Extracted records
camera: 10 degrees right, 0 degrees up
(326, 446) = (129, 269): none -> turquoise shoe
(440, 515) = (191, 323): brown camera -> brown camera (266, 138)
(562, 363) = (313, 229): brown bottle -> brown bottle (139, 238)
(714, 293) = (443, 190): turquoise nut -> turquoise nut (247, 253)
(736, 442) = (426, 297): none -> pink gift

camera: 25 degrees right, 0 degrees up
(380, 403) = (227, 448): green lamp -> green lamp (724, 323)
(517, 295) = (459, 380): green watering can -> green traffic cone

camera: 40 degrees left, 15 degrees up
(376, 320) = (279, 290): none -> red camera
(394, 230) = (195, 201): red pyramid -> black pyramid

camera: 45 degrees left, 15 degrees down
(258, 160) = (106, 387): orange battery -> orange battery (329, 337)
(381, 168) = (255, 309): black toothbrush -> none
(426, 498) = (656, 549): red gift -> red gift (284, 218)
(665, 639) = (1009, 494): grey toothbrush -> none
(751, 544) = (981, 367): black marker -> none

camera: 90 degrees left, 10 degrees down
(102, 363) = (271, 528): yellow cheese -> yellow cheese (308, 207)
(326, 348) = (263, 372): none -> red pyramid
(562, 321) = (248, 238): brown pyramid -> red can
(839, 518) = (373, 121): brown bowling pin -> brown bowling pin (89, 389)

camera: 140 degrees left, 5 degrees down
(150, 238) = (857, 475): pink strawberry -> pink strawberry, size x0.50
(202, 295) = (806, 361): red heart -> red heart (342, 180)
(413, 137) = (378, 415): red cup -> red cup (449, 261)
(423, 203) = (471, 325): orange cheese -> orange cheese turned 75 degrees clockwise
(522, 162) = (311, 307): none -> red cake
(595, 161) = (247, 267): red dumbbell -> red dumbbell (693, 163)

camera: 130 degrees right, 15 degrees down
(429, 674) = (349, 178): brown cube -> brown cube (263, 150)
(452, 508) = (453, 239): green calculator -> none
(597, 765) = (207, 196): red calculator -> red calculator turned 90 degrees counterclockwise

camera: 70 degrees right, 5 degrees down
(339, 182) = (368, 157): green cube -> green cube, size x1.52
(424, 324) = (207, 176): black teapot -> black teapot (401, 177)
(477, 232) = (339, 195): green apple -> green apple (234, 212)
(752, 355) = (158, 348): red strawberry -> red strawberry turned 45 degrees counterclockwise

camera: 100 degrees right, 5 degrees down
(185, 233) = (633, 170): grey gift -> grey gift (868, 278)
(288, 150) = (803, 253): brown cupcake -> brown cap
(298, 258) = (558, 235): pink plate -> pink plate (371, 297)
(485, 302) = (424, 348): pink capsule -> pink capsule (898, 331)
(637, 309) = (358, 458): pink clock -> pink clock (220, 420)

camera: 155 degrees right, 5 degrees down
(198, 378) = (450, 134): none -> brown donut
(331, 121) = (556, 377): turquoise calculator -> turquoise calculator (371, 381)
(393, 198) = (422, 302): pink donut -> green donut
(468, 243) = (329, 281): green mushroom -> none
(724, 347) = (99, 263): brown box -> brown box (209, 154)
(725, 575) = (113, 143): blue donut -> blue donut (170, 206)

Task goal:
Every entry above must be copied exactly.

Exercise result:
camera: 10 degrees right, 0 degrees up
(326, 446) = (129, 269): none -> turquoise shoe
(440, 515) = (191, 323): brown camera -> brown camera (266, 138)
(562, 363) = (313, 229): brown bottle -> brown bottle (139, 238)
(714, 293) = (443, 190): turquoise nut -> turquoise nut (247, 253)
(736, 442) = (426, 297): none -> pink gift

camera: 25 degrees right, 0 degrees up
(380, 403) = (227, 448): green lamp -> green lamp (724, 323)
(517, 295) = (459, 380): green watering can -> green traffic cone

camera: 40 degrees left, 15 degrees up
(376, 320) = (279, 290): none -> red camera
(394, 230) = (195, 201): red pyramid -> black pyramid

camera: 45 degrees left, 15 degrees down
(258, 160) = (106, 387): orange battery -> orange battery (329, 337)
(381, 168) = (255, 309): black toothbrush -> none
(426, 498) = (656, 549): red gift -> red gift (284, 218)
(665, 639) = (1009, 494): grey toothbrush -> none
(751, 544) = (981, 367): black marker -> none

camera: 90 degrees left, 10 degrees down
(102, 363) = (271, 528): yellow cheese -> yellow cheese (308, 207)
(326, 348) = (263, 372): none -> red pyramid
(562, 321) = (248, 238): brown pyramid -> red can
(839, 518) = (373, 121): brown bowling pin -> brown bowling pin (89, 389)

camera: 140 degrees left, 5 degrees down
(150, 238) = (857, 475): pink strawberry -> pink strawberry, size x0.50
(202, 295) = (806, 361): red heart -> red heart (342, 180)
(413, 137) = (378, 415): red cup -> red cup (449, 261)
(423, 203) = (471, 325): orange cheese -> orange cheese turned 75 degrees clockwise
(522, 162) = (311, 307): none -> red cake
(595, 161) = (247, 267): red dumbbell -> red dumbbell (693, 163)

camera: 130 degrees right, 15 degrees down
(429, 674) = (349, 178): brown cube -> brown cube (263, 150)
(452, 508) = (453, 239): green calculator -> none
(597, 765) = (207, 196): red calculator -> red calculator turned 90 degrees counterclockwise

camera: 70 degrees right, 5 degrees down
(339, 182) = (368, 157): green cube -> green cube, size x1.52
(424, 324) = (207, 176): black teapot -> black teapot (401, 177)
(477, 232) = (339, 195): green apple -> green apple (234, 212)
(752, 355) = (158, 348): red strawberry -> red strawberry turned 45 degrees counterclockwise

camera: 100 degrees right, 5 degrees down
(185, 233) = (633, 170): grey gift -> grey gift (868, 278)
(288, 150) = (803, 253): brown cupcake -> brown cap
(298, 258) = (558, 235): pink plate -> pink plate (371, 297)
(485, 302) = (424, 348): pink capsule -> pink capsule (898, 331)
(637, 309) = (358, 458): pink clock -> pink clock (220, 420)

camera: 155 degrees right, 5 degrees down
(198, 378) = (450, 134): none -> brown donut
(331, 121) = (556, 377): turquoise calculator -> turquoise calculator (371, 381)
(393, 198) = (422, 302): pink donut -> green donut
(468, 243) = (329, 281): green mushroom -> none
(724, 347) = (99, 263): brown box -> brown box (209, 154)
(725, 575) = (113, 143): blue donut -> blue donut (170, 206)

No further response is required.